• DATA IN THIS EXERCISE:
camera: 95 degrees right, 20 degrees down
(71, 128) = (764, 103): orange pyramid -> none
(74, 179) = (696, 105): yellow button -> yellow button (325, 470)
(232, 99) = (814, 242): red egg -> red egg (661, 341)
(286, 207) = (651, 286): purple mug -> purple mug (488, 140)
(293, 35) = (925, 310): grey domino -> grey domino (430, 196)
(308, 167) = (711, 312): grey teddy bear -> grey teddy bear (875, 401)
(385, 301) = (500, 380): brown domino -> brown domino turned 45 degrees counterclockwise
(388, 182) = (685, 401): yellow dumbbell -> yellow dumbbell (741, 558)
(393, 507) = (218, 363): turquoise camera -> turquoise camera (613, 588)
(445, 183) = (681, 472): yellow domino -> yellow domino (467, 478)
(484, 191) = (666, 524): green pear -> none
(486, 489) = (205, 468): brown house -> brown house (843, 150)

• REQUIRED WORK: Reproduce the material. Keep every word as written.

• RESPONSE AREA:
camera: 95 degrees right, 20 degrees down
(71, 128) = (764, 103): orange pyramid -> none
(74, 179) = (696, 105): yellow button -> yellow button (325, 470)
(232, 99) = (814, 242): red egg -> red egg (661, 341)
(286, 207) = (651, 286): purple mug -> purple mug (488, 140)
(293, 35) = (925, 310): grey domino -> grey domino (430, 196)
(308, 167) = (711, 312): grey teddy bear -> grey teddy bear (875, 401)
(385, 301) = (500, 380): brown domino -> brown domino turned 45 degrees counterclockwise
(388, 182) = (685, 401): yellow dumbbell -> yellow dumbbell (741, 558)
(393, 507) = (218, 363): turquoise camera -> turquoise camera (613, 588)
(445, 183) = (681, 472): yellow domino -> yellow domino (467, 478)
(484, 191) = (666, 524): green pear -> none
(486, 489) = (205, 468): brown house -> brown house (843, 150)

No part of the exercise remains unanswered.